Using the entries that follow, write out the line containing "C2: 4.7uF (plus", the line containing "V1: AC 120V (DGND, n3) -> AC 10mV (DGND, n3)", and every line between them, exactly and nothing else.

── Extracted information

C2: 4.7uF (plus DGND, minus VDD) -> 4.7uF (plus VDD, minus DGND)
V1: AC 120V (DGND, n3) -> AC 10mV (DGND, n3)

────
── Extracted information

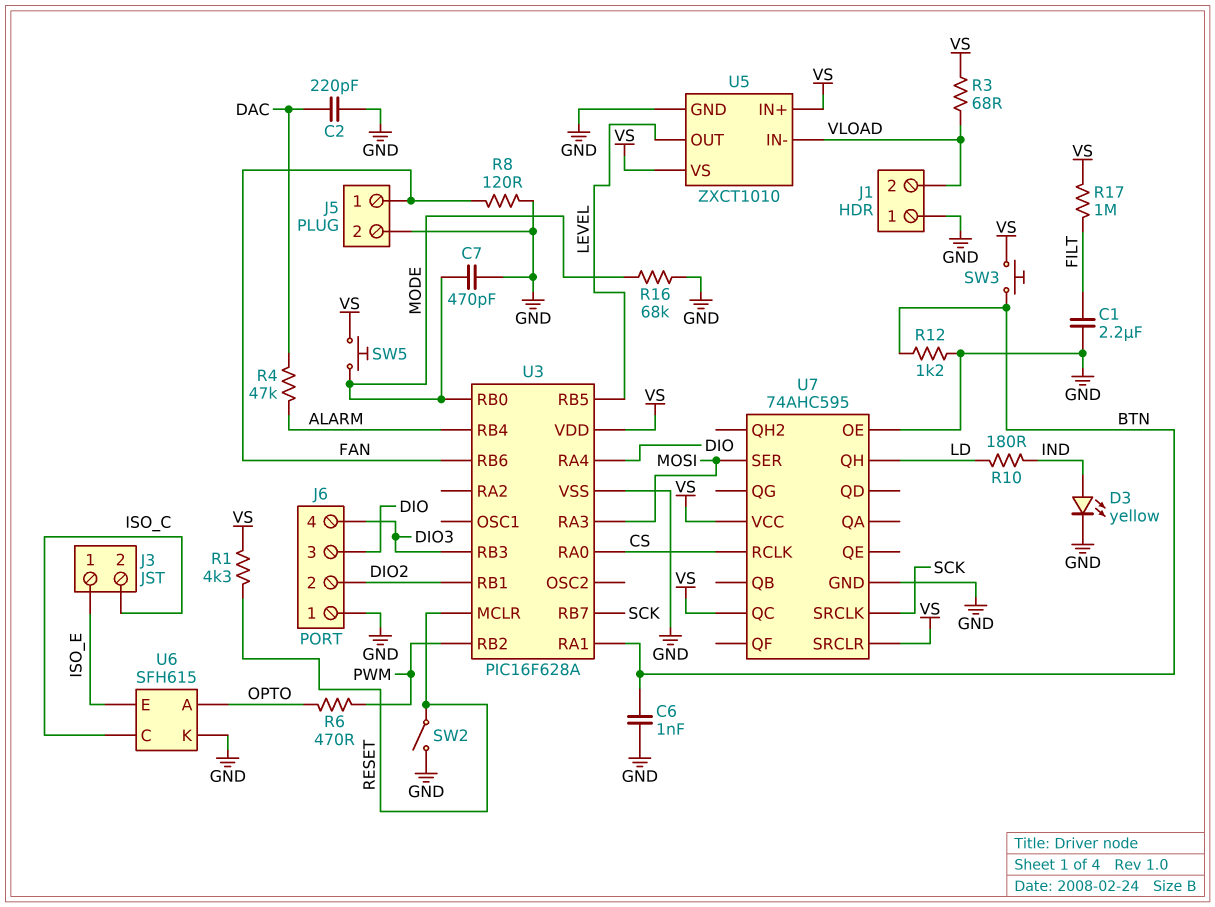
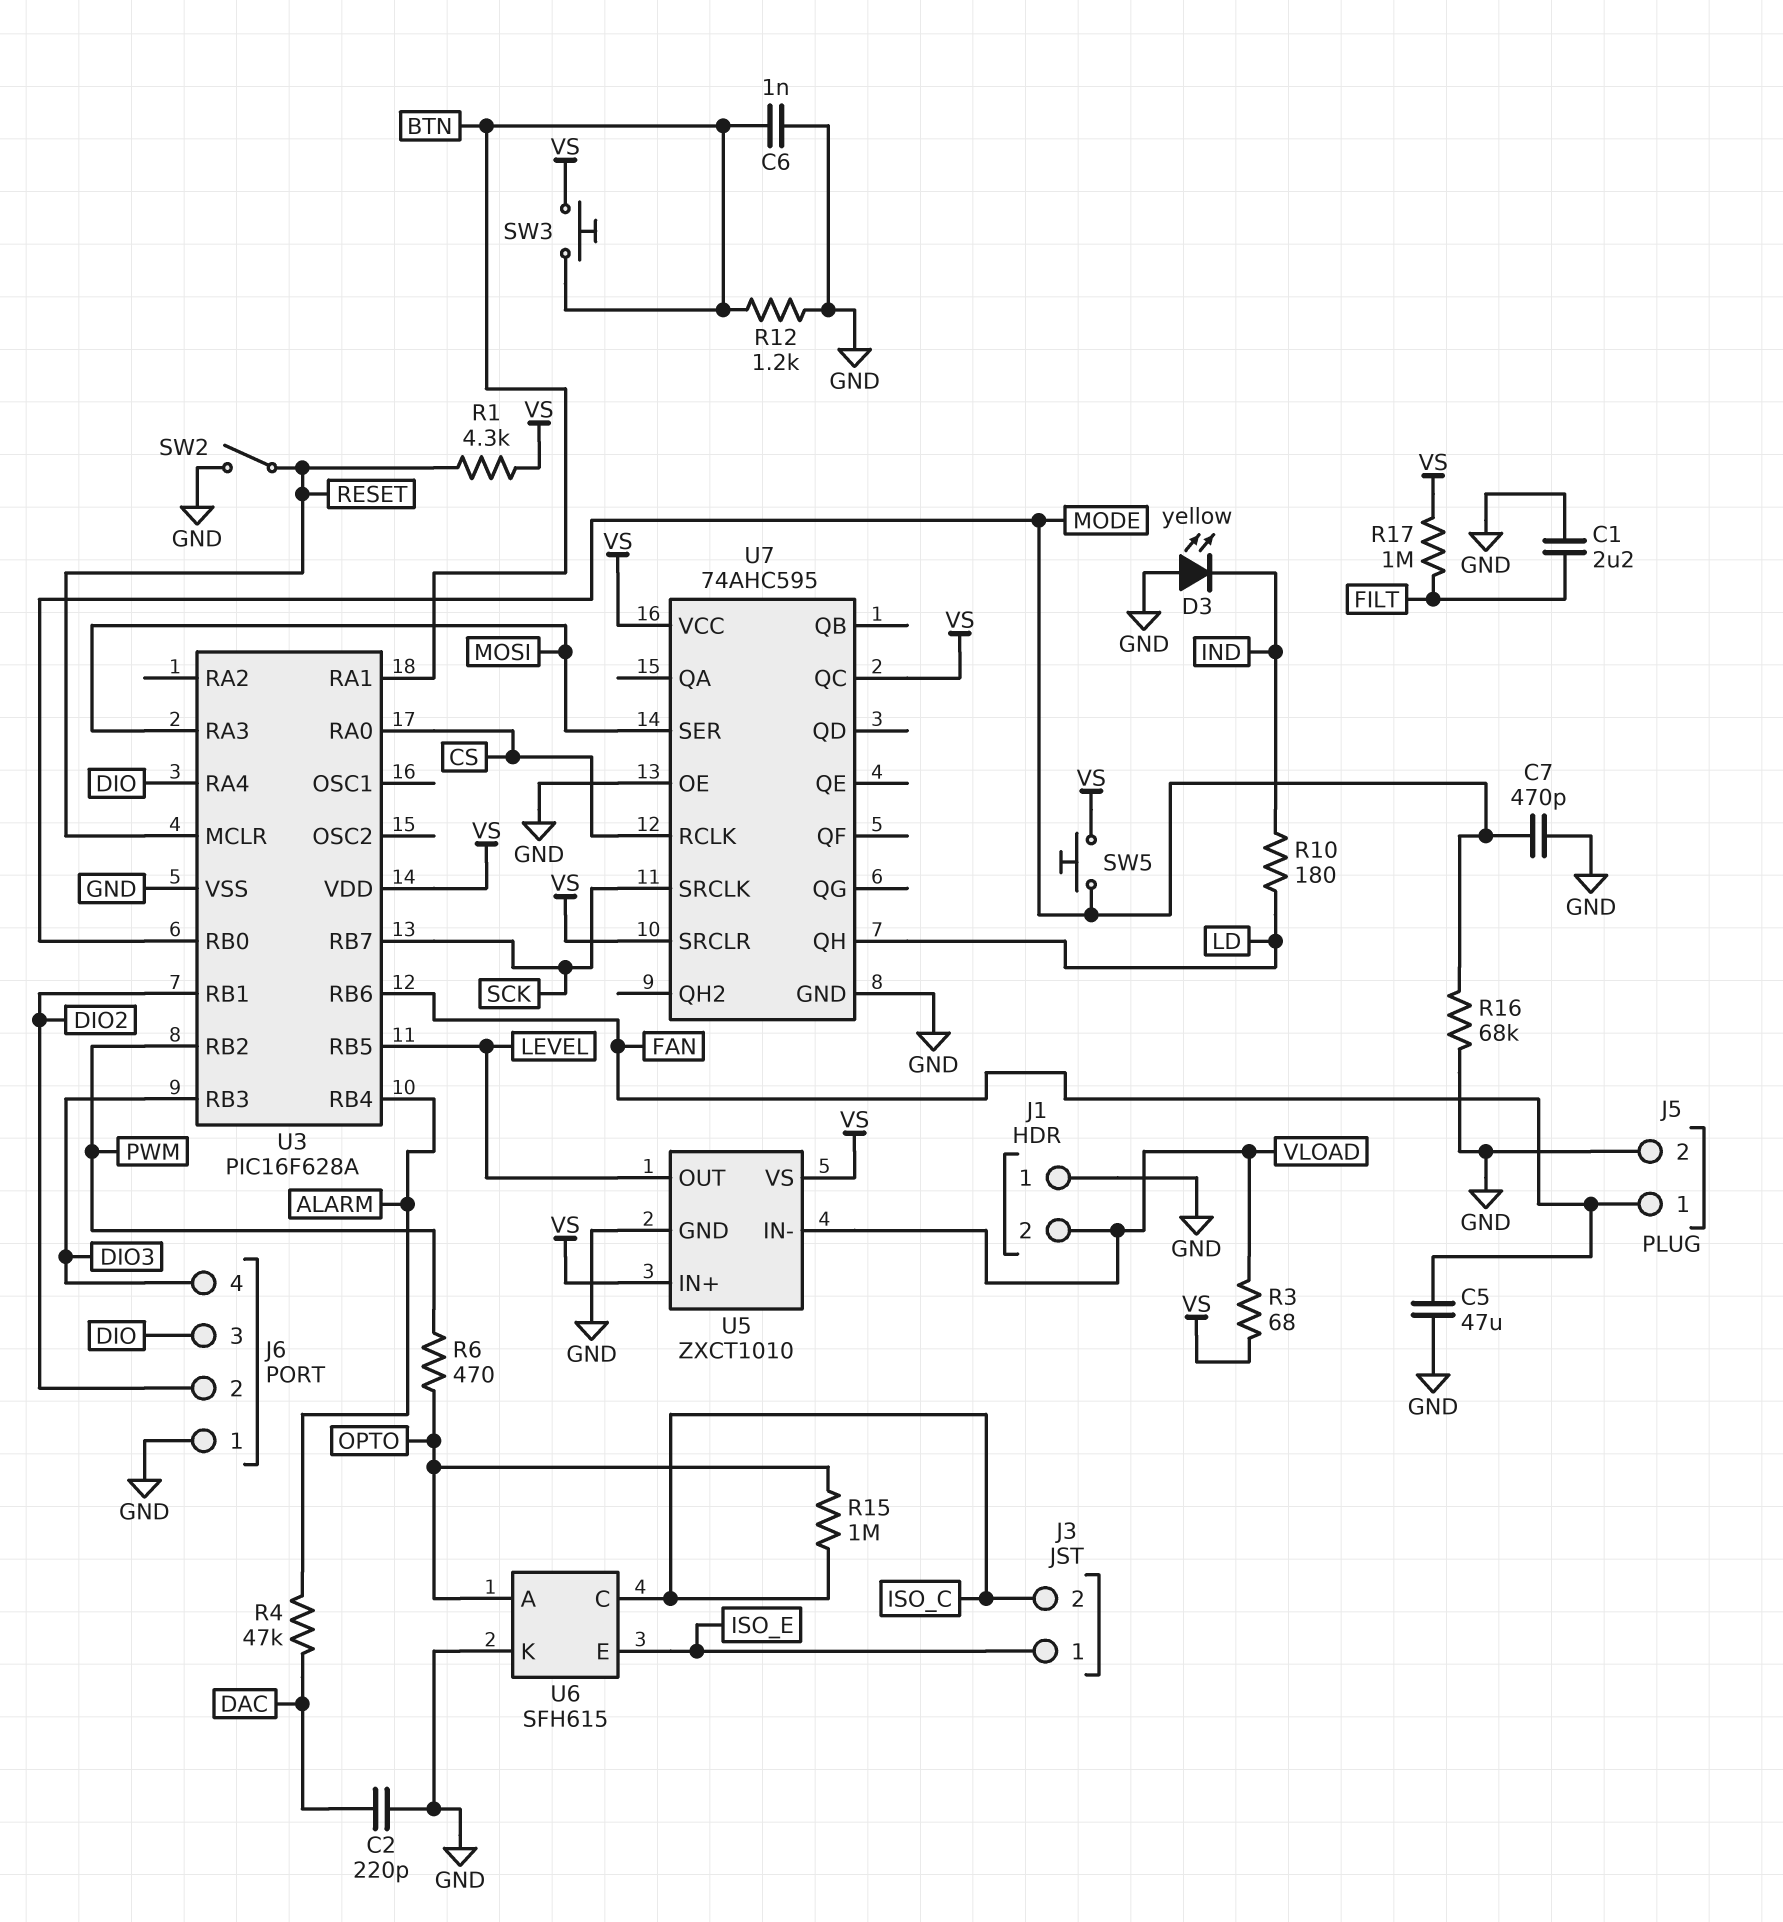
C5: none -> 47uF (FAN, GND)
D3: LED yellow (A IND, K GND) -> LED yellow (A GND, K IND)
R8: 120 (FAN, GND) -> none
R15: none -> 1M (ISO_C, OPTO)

────

### Result of the task
C2: 4.7uF (plus DGND, minus VDD) -> 4.7uF (plus VDD, minus DGND)
V1: AC 120V (DGND, n3) -> AC 10mV (DGND, n3)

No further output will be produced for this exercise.